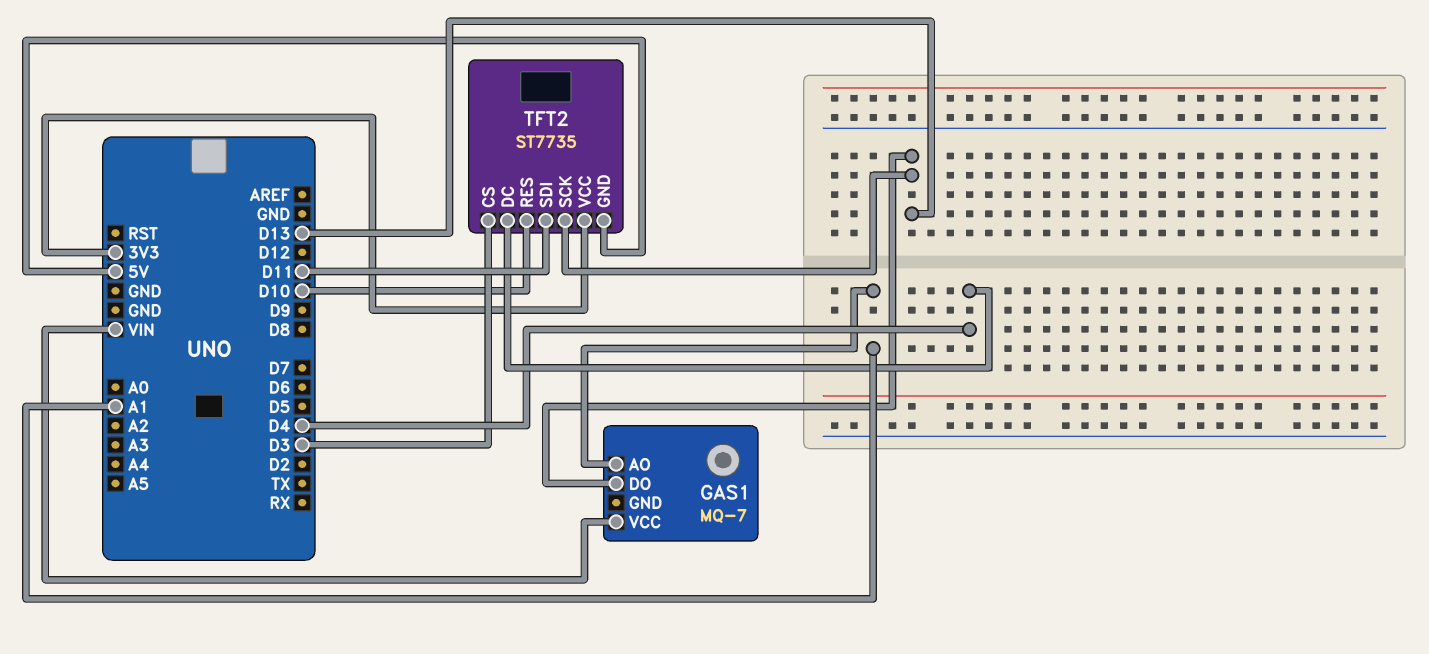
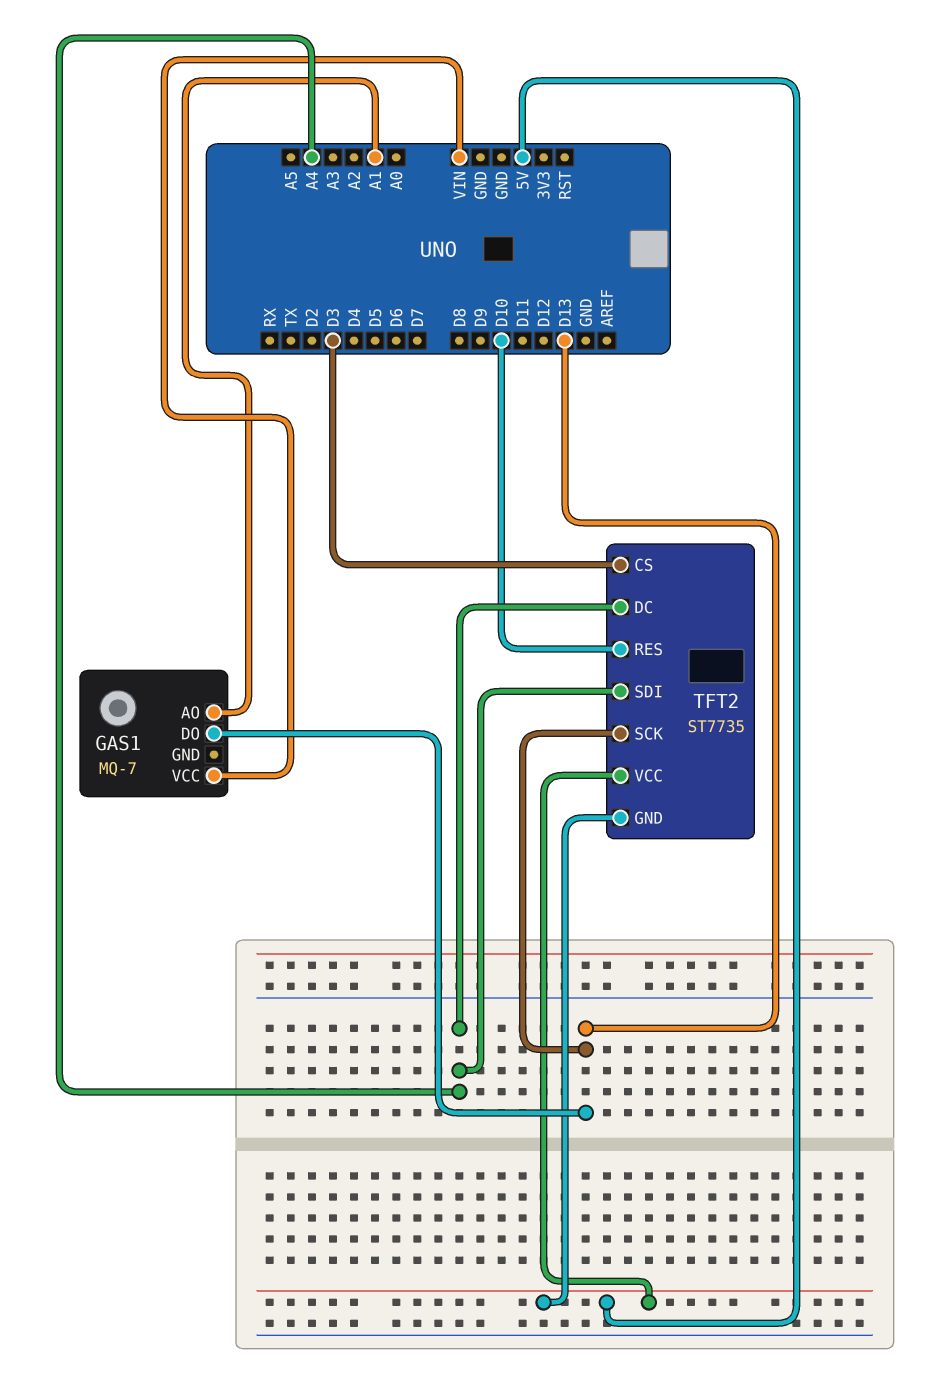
TFT2 pin DC: D4 -> A4
TFT2 pin SDI: D11 -> A4
TFT2 pin VCC: 3V3 -> 5V

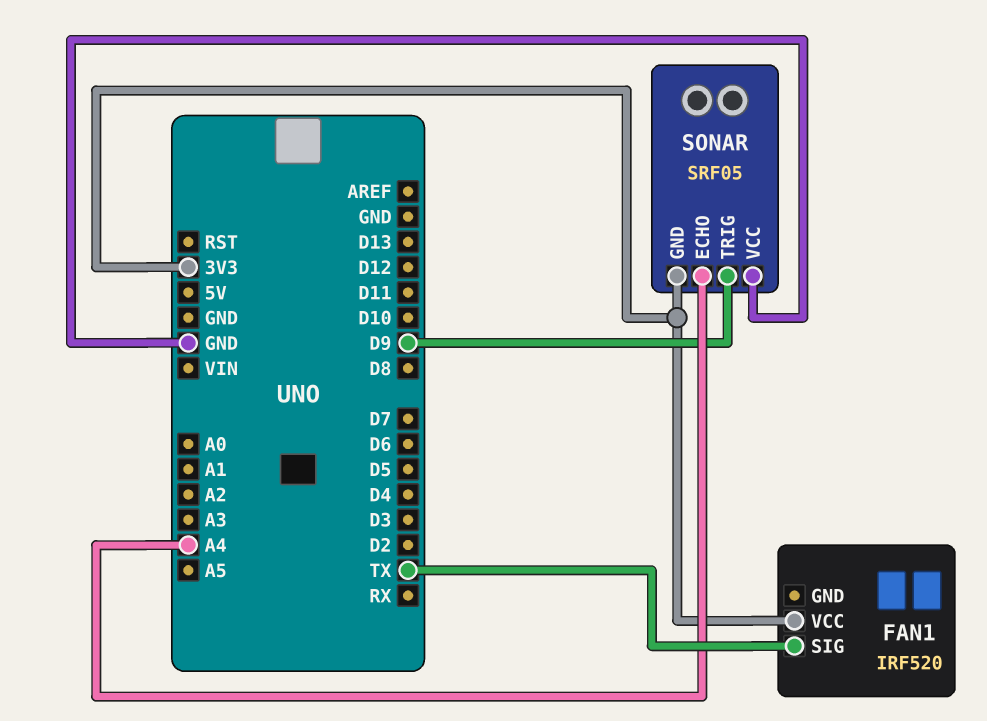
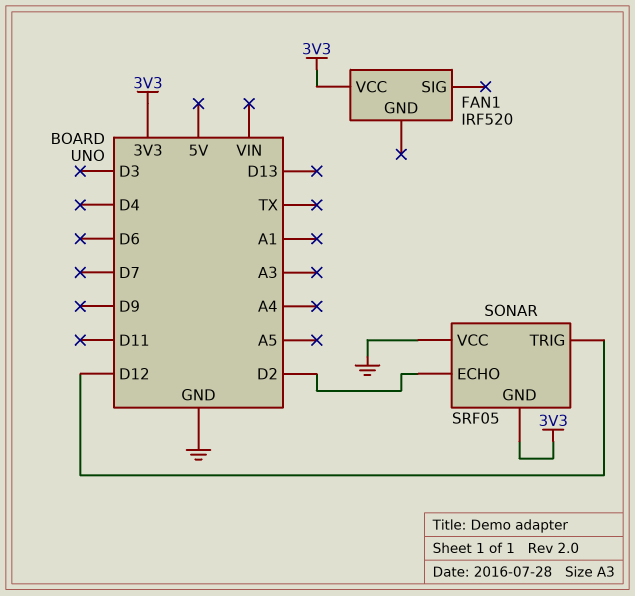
FAN1 pin SIG: TX -> none
SONAR pin ECHO: A4 -> D2
SONAR pin TRIG: D9 -> D12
------------------------
Task prompt.
Print every line above once more, exactly. Omit the pictures.

Solution for this task.
TFT2 pin DC: D4 -> A4
TFT2 pin SDI: D11 -> A4
TFT2 pin VCC: 3V3 -> 5V

FAN1 pin SIG: TX -> none
SONAR pin ECHO: A4 -> D2
SONAR pin TRIG: D9 -> D12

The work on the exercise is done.